[Collected data entries]
****

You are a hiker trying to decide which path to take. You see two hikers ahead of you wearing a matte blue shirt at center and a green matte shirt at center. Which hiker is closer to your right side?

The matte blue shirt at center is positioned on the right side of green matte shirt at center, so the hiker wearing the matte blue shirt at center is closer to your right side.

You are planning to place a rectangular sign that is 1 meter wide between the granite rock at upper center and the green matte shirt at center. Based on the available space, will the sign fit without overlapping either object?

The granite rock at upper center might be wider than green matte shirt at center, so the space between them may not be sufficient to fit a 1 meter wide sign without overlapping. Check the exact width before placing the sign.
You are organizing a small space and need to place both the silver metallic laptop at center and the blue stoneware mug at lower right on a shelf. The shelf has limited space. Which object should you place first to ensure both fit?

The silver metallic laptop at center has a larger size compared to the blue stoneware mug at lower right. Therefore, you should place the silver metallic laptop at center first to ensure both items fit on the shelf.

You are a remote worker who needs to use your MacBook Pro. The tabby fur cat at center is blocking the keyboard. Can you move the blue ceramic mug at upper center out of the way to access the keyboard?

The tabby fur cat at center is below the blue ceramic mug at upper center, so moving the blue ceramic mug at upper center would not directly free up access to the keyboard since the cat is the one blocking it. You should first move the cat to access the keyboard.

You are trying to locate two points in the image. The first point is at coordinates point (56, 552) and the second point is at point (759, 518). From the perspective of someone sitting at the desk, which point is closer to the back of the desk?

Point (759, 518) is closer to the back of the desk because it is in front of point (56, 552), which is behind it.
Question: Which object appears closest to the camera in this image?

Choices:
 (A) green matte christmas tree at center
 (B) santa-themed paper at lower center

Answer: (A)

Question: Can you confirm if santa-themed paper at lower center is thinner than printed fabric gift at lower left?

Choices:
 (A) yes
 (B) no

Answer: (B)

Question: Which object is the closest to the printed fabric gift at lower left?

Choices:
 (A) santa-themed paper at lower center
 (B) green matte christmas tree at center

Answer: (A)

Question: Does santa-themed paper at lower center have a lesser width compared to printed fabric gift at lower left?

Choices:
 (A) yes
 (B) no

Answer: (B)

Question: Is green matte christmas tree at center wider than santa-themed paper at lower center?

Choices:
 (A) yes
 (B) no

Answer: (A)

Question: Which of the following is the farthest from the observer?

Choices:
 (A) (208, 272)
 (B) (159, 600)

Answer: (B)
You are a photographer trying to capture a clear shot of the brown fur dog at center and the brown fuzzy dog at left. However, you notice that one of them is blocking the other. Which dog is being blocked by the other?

****

### [The task]
Arrange all the records above as a numbered list, one line per item, and skip the blank lines.

### [Finished answer]
1. You are a hiker trying to decide which path to take. You see two hikers ahead of you wearing a matte blue shirt at center and a green matte shirt at center. Which hiker is closer to your right side?
2. The matte blue shirt at center is positioned on the right side of green matte shirt at center, so the hiker wearing the matte blue shirt at center is closer to your right side.
3. You are planning to place a rectangular sign that is 1 meter wide between the granite rock at upper center and the green matte shirt at center. Based on the available space, will the sign fit without overlapping either object?
4. The granite rock at upper center might be wider than green matte shirt at center, so the space between them may not be sufficient to fit a 1 meter wide sign without overlapping. Check the exact width before placing the sign.
5. You are organizing a small space and need to place both the silver metallic laptop at center and the blue stoneware mug at lower right on a shelf. The shelf has limited space. Which object should you place first to ensure both fit?
6. The silver metallic laptop at center has a larger size compared to the blue stoneware mug at lower right. Therefore, you should place the silver metallic laptop at center first to ensure both items fit on the shelf.
7. You are a remote worker who needs to use your MacBook Pro. The tabby fur cat at center is blocking the keyboard. Can you move the blue ceramic mug at upper center out of the way to access the keyboard?
8. The tabby fur cat at center is below the blue ceramic mug at upper center, so moving the blue ceramic mug at upper center would not directly free up access to the keyboard since the cat is the one blocking it. You should first move the cat to access the keyboard.
9. You are trying to locate two points in the image. The first point is at coordinates point (56, 552) and the second point is at point (759, 518). From the perspective of someone sitting at the desk, which point is closer to the back of the desk?
10. Point (759, 518) is closer to the back of the desk because it is in front of point (56, 552), which is behind it.
11. Question: Which object appears closest to the camera in this image?
12. Choices:
13.  (A) green matte christmas tree at center
14.  (B) santa-themed paper at lower center
15. Answer: (A)
16. Question: Can you confirm if santa-themed paper at lower center is thinner than printed fabric gift at lower left?
17. Choices:
18.  (A) yes
19.  (B) no
20. Answer: (B)
21. Question: Which object is the closest to the printed fabric gift at lower left?
22. Choices:
23.  (A) santa-themed paper at lower center
24.  (B) green matte christmas tree at center
25. Answer: (A)
26. Question: Does santa-themed paper at lower center have a lesser width compared to printed fabric gift at lower left?
27. Choices:
28.  (A) yes
29.  (B) no
30. Answer: (B)
31. Question: Is green matte christmas tree at center wider than santa-themed paper at lower center?
32. Choices:
33.  (A) yes
34.  (B) no
35. Answer: (A)
36. Question: Which of the following is the farthest from the observer?
37. Choices:
38.  (A) (208, 272)
39.  (B) (159, 600)
40. Answer: (B)
41. You are a photographer trying to capture a clear shot of the brown fur dog at center and the brown fuzzy dog at left. However, you notice that one of them is blocking the other. Which dog is being blocked by the other?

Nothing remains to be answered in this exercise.